SUPPLIED DATA:
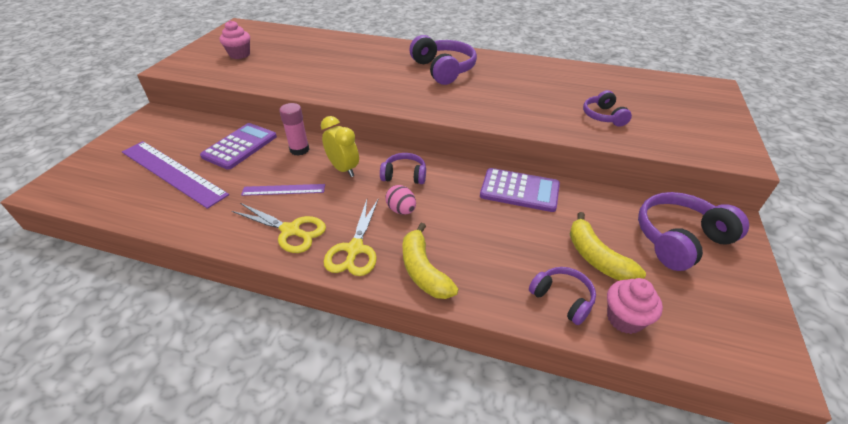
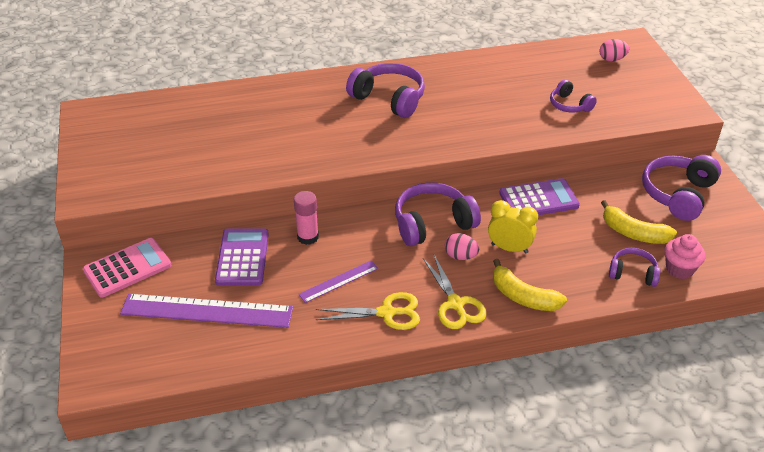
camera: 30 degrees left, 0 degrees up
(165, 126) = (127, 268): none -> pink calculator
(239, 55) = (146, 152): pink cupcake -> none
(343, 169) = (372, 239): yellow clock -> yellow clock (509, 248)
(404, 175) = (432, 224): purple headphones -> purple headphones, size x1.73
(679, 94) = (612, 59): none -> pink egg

PROBLEM TO WORK ON: The final stretch of the listing, from the line containing "(343, 169) = (372, 239): yellow" through its last line, both included, is to be output exactly and by itself.

ANSWER SPACE:
(343, 169) = (372, 239): yellow clock -> yellow clock (509, 248)
(404, 175) = (432, 224): purple headphones -> purple headphones, size x1.73
(679, 94) = (612, 59): none -> pink egg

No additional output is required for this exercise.